_Exercise_
From the data below, return only the lines from the one with "turquoise shoe [408,176,465,246]" through the one with "white book [140,134,253,187]", exact and inclusive, with pictures left out.
═══ Material provided
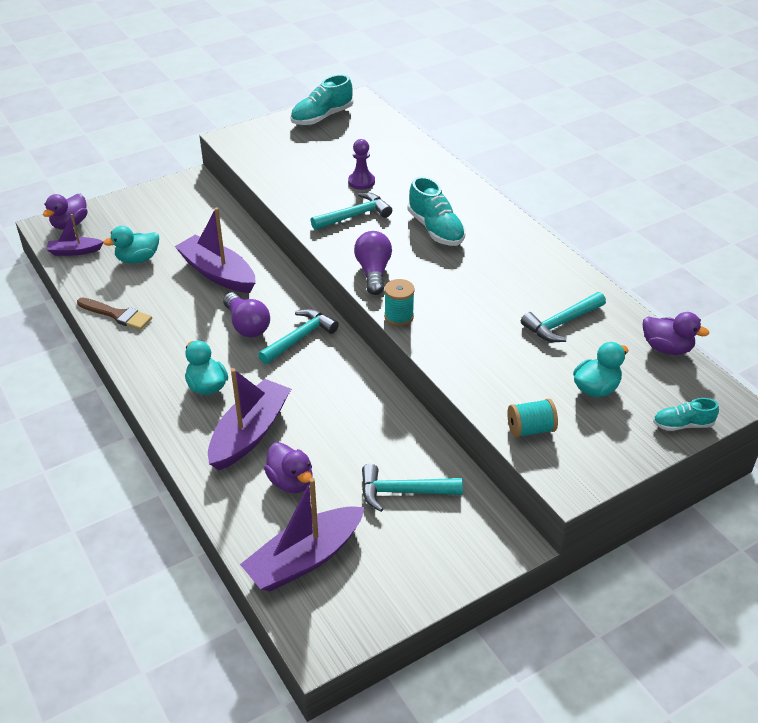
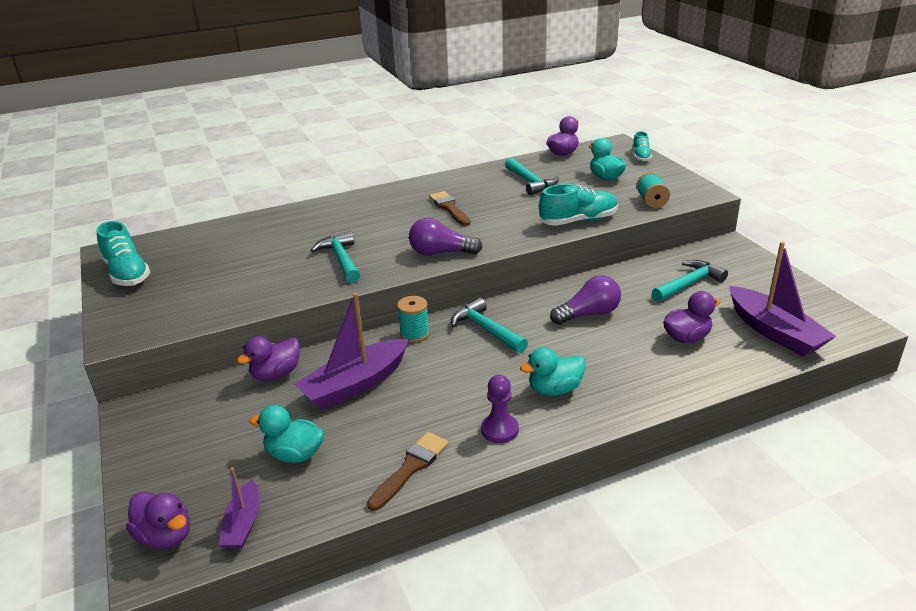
camera: 80 degrees left, 10 degrees down
turquoise duck [103,226,159,264] -> turquoise duck turned 120 degrees clockwise [249,405,324,463]
purple boat [208,368,291,470] -> none
purple light bulb [223,292,270,337] -> purple light bulb moved to [550,275,621,325]
purple pawn [348,139,375,190] -> purple pawn moved to [481,375,519,443]
turquoise hammer [362,464,463,512] -> turquoise hammer turned 135 degrees counterclockwise [652,260,728,302]
turquoise spool [384,279,415,326] -> turquoise spool moved to [397,296,430,343]
turquoise shoe [408,176,465,246] -> turquoise shoe moved to [539,184,618,226]
none -> purple duck [237,336,300,381]
none -> brown brush [429,191,471,226]

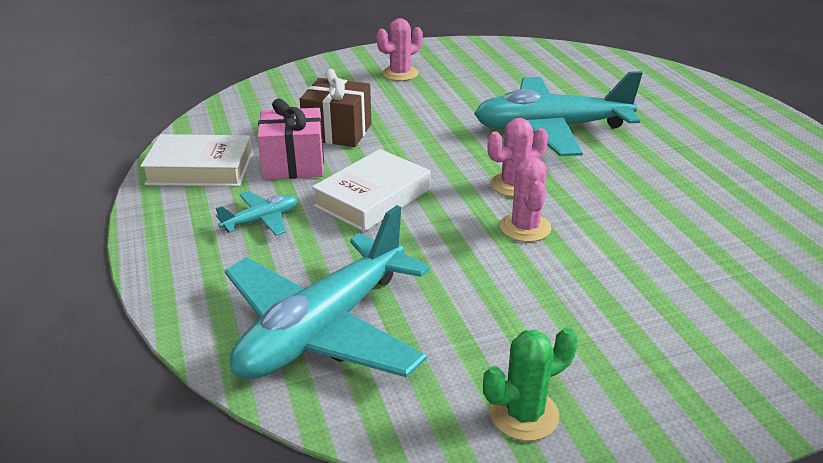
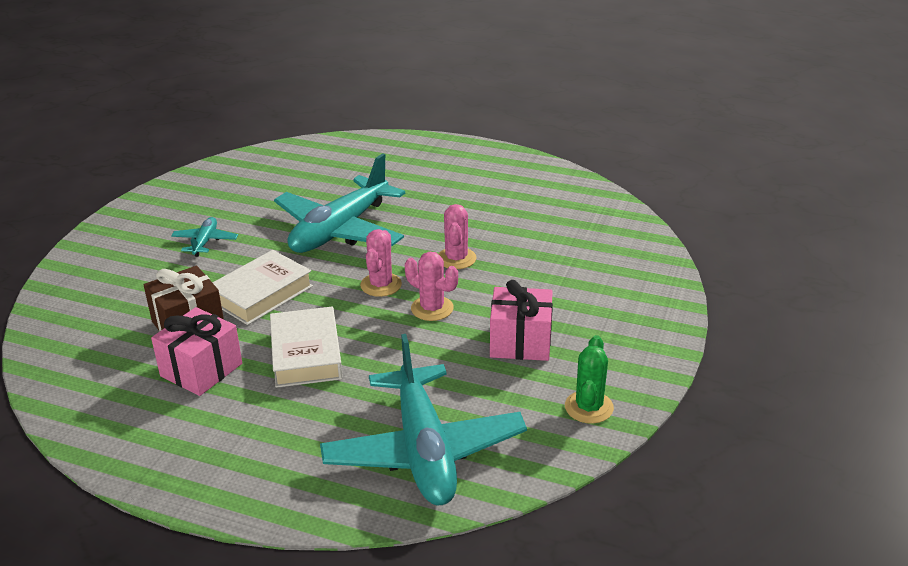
camera: 50 degrees left, 0 degrees up
white book [140,134,253,187] -> white book moved to [212,250,313,325]
turquoise plane [216,191,298,236] -> turquoise plane moved to [171,217,238,257]
pink cactus [377,18,423,81] -> pink cactus moved to [438,204,477,269]
none -> pink gift [490,280,553,361]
══════
_Answer space_
turquoise shoe [408,176,465,246] -> turquoise shoe moved to [539,184,618,226]
none -> purple duck [237,336,300,381]
none -> brown brush [429,191,471,226]

camera: 50 degrees left, 0 degrees up
white book [140,134,253,187] -> white book moved to [212,250,313,325]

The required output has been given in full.